Work to complete -
Pull out each line of the data that includes the word "turned".
# # # #
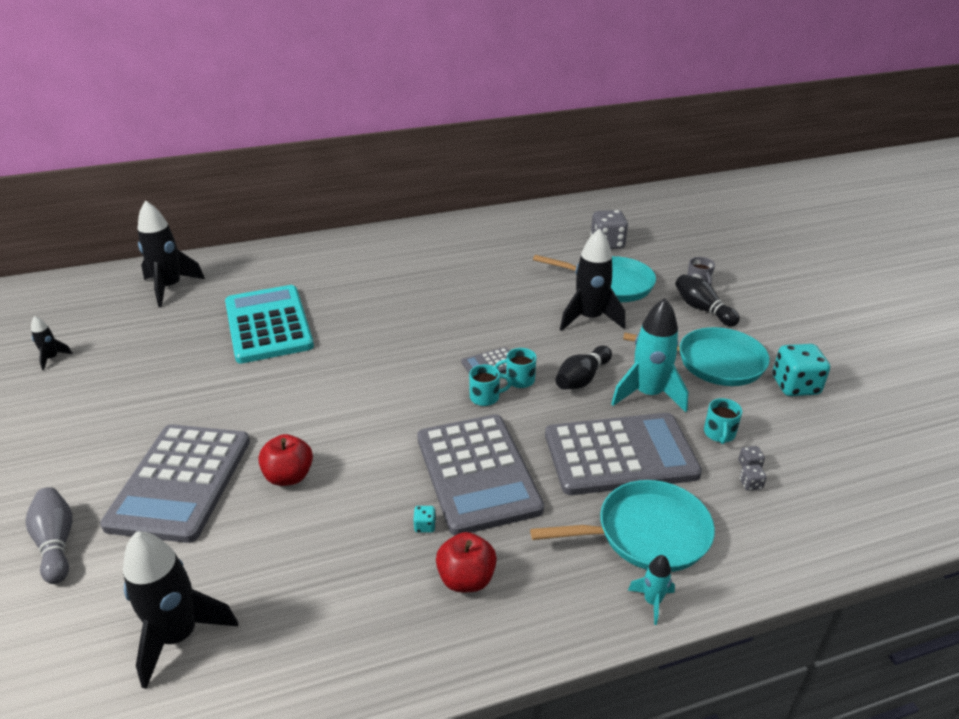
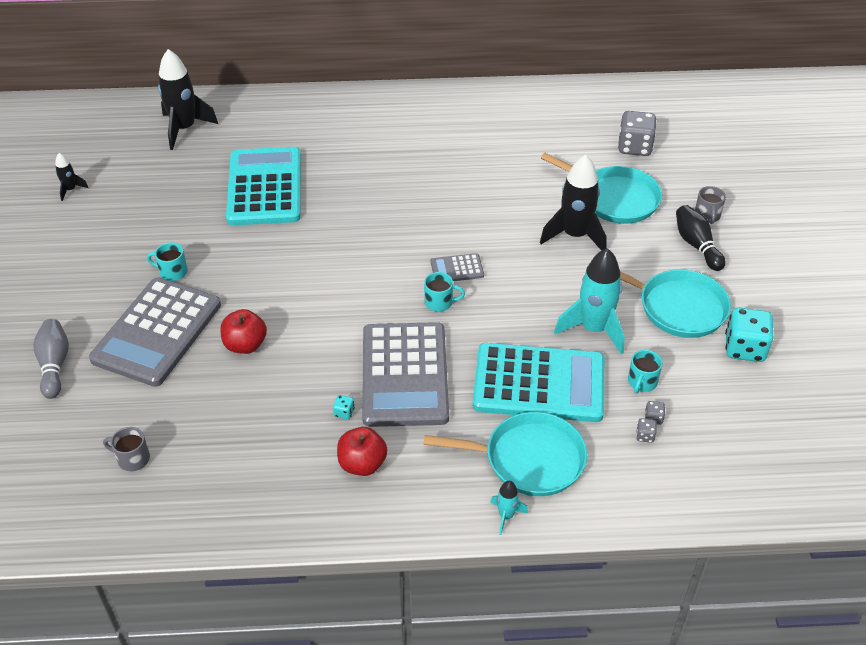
camera: 15 degrees right, 10 degrees up
(178, 636) = (132, 459): black rocket -> grey mug
(519, 380) = (477, 290): turquoise mug -> turquoise mug (172, 272)
(582, 379) = (538, 300): black bowling pin -> none
(620, 455) = (539, 384): grey calculator -> turquoise calculator

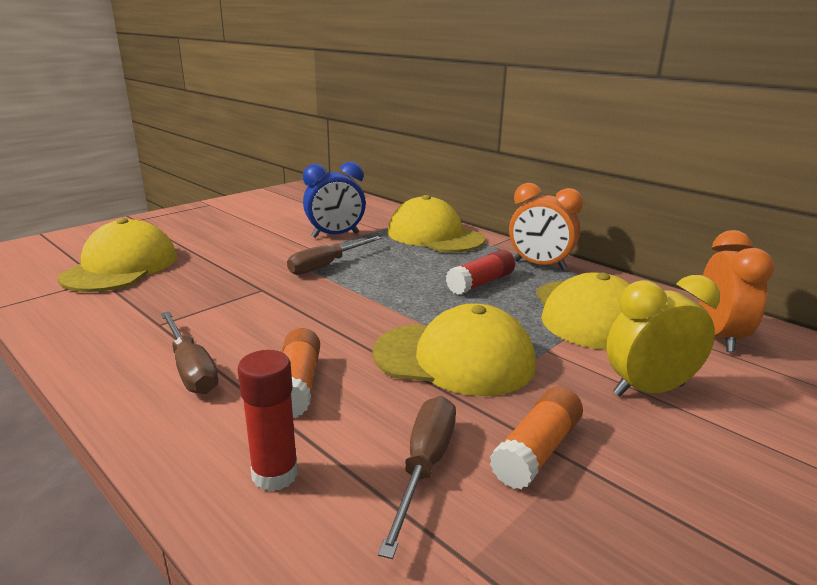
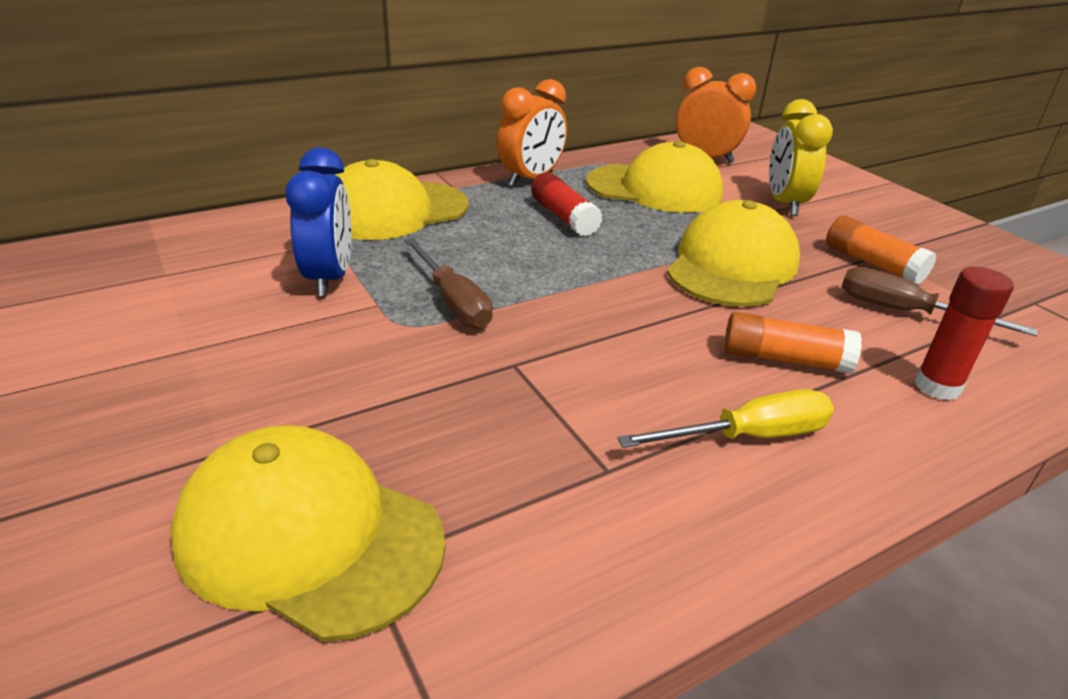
camera: 75 degrees left, 10 degrees up
(190, 369) = (748, 436): brown screwdriver -> yellow screwdriver

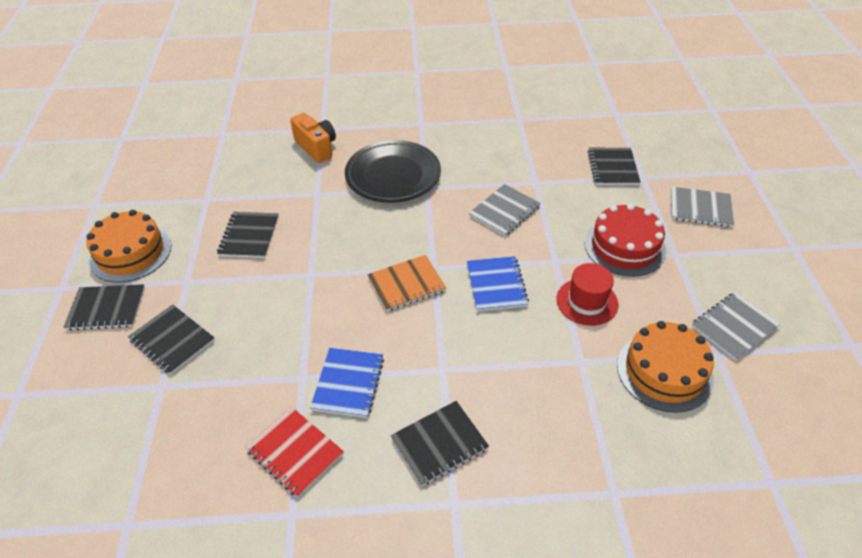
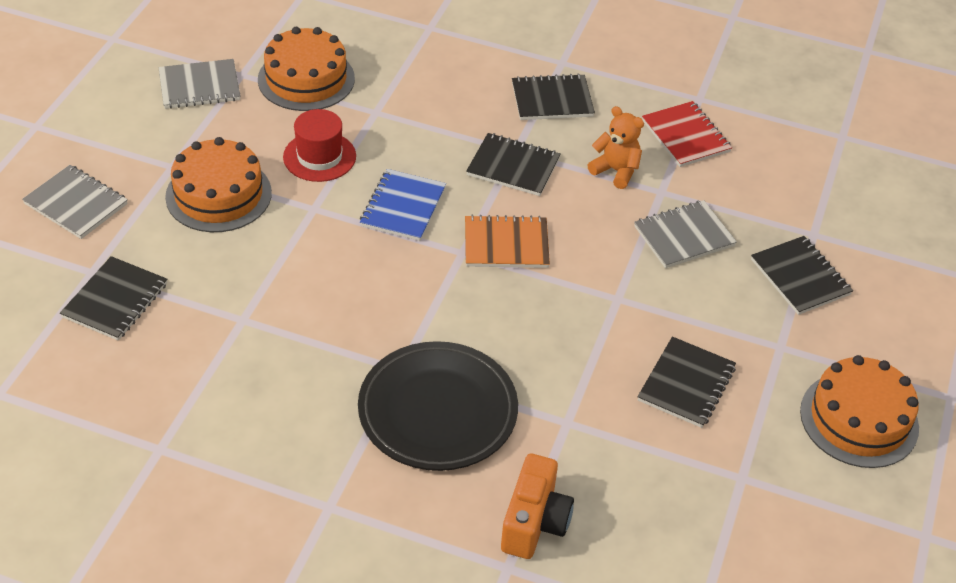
camera: 160 degrees left, 0 degrees up
(106, 309) = (884, 345): black notebook -> black notebook (513, 167)
(316, 147) = (534, 522): orange camera -> orange camera turned 150 degrees counterclockwise
(348, 383) = (616, 171): blue notebook -> orange teddy bear
(504, 211) = (321, 292): grey notebook -> grey notebook (684, 236)
(624, 247) = (218, 194): red cake -> orange cake

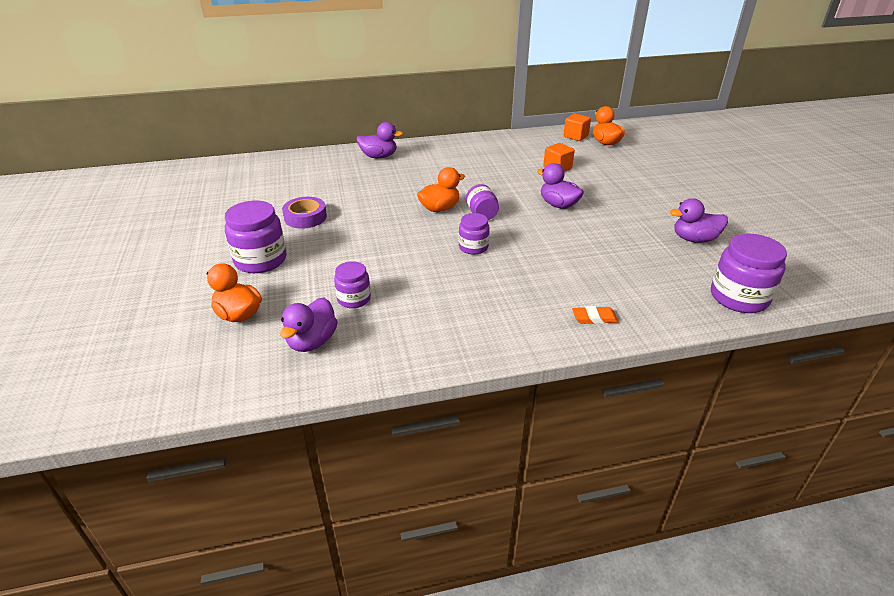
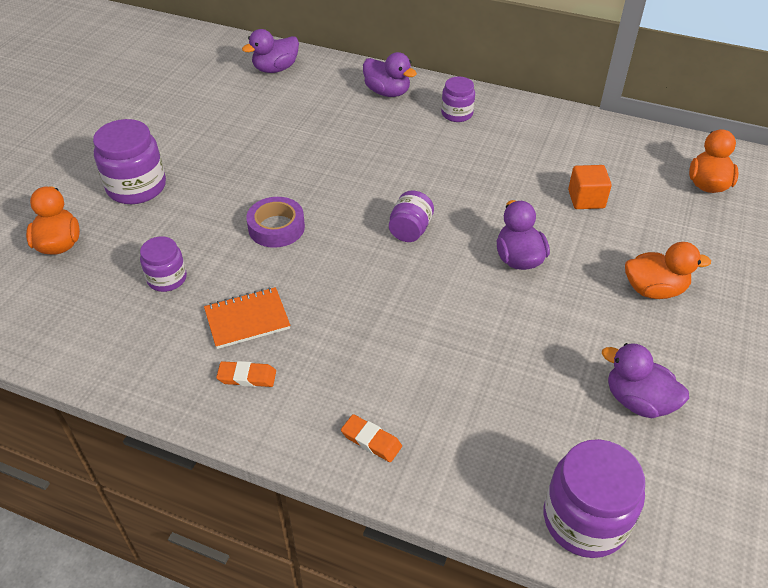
camera: 35 degrees right, 10 degrees up
(305, 217) = (227, 149): purple tape -> purple tape (276, 227)
(312, 341) = (84, 309): purple duck -> purple duck (275, 69)
(439, 208) = (373, 199): orange duck -> orange duck (654, 289)
(440, 296) = (247, 319): none -> orange notebook
(473, 247) = (350, 272): purple jar -> purple jar (457, 114)
(480, 324) = (247, 377): none -> orange eraser
(575, 136) = (676, 155): orange cube -> none

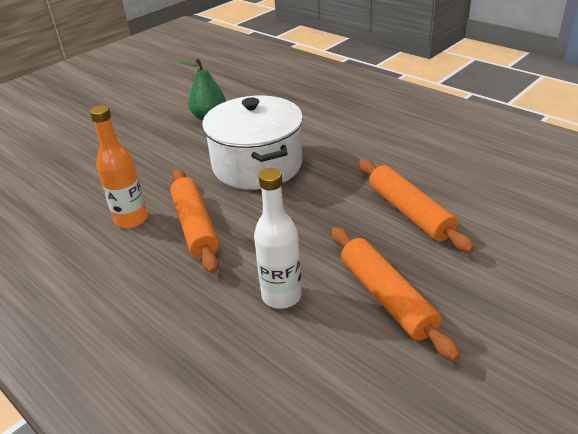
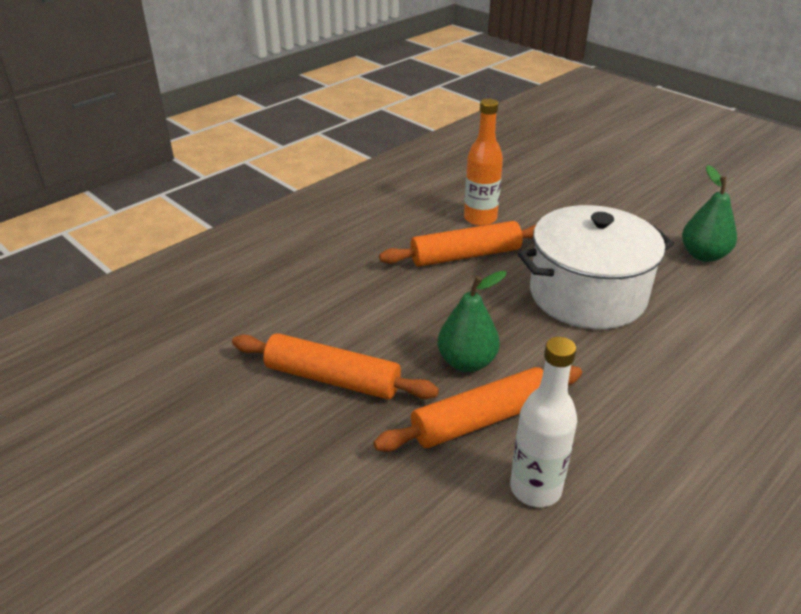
camera: 90 degrees right, 0 degrees up
(281, 296) = (352, 308): white bottle -> white bottle (535, 488)
(348, 221) = (467, 362): none -> green pear
(386, 297) = (332, 379): orange rolling pin -> orange rolling pin turned 45 degrees clockwise

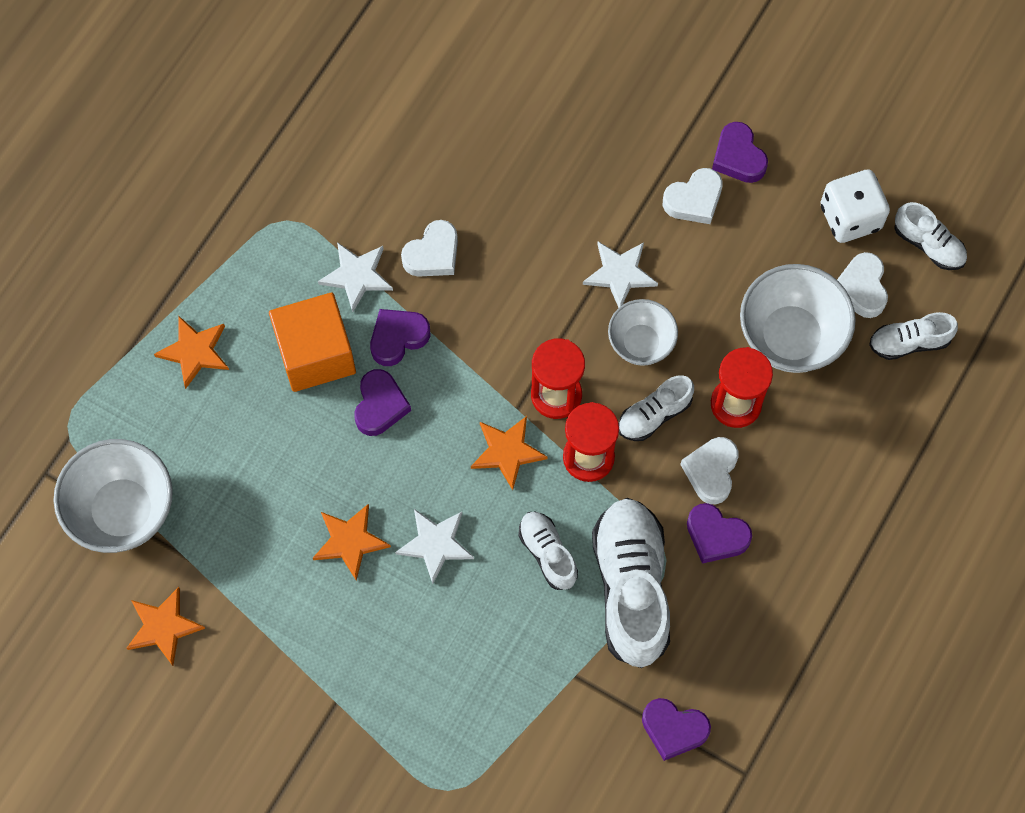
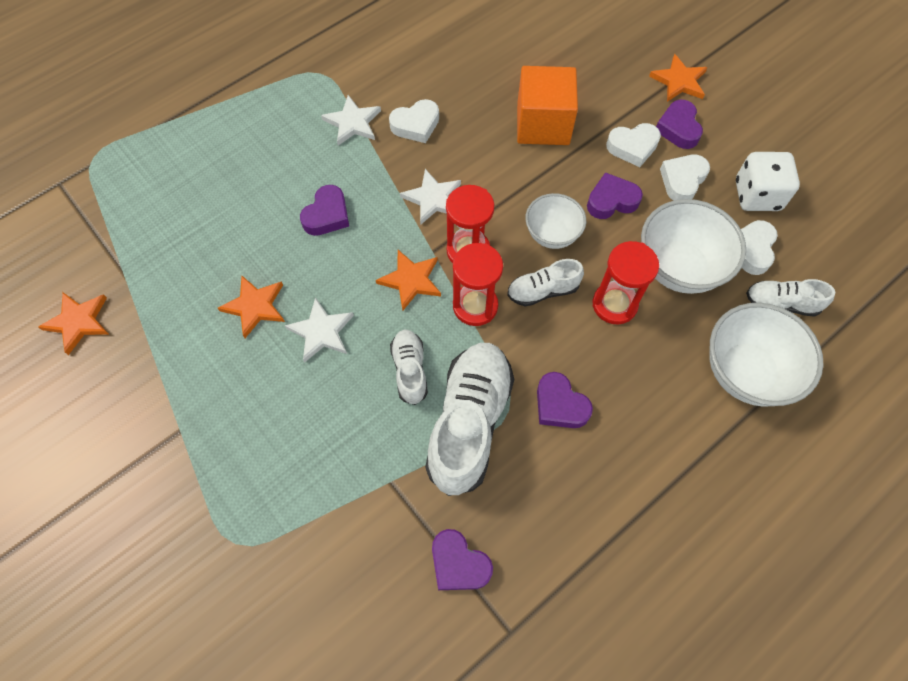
camera: 20 degrees right, 5 degrees down
(123, 511) = (98, 227): white bowl -> white bowl (745, 372)
(194, 352) = (210, 136): orange star -> orange star (679, 81)
(315, 354) = (296, 165): orange cube -> orange cube (543, 124)
(398, 338) = (363, 173): purple heart -> purple heart (611, 201)
(620, 274) = (554, 180): white star -> white star (433, 199)
(711, 471) = (574, 351): white heart -> white heart (682, 180)
(928, 244) = (818, 234): white shoe -> none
# # # #
Exercise answer -
(316, 147) = (534, 522): orange camera -> orange camera turned 150 degrees counterclockwise
(386, 297) = (332, 379): orange rolling pin -> orange rolling pin turned 45 degrees clockwise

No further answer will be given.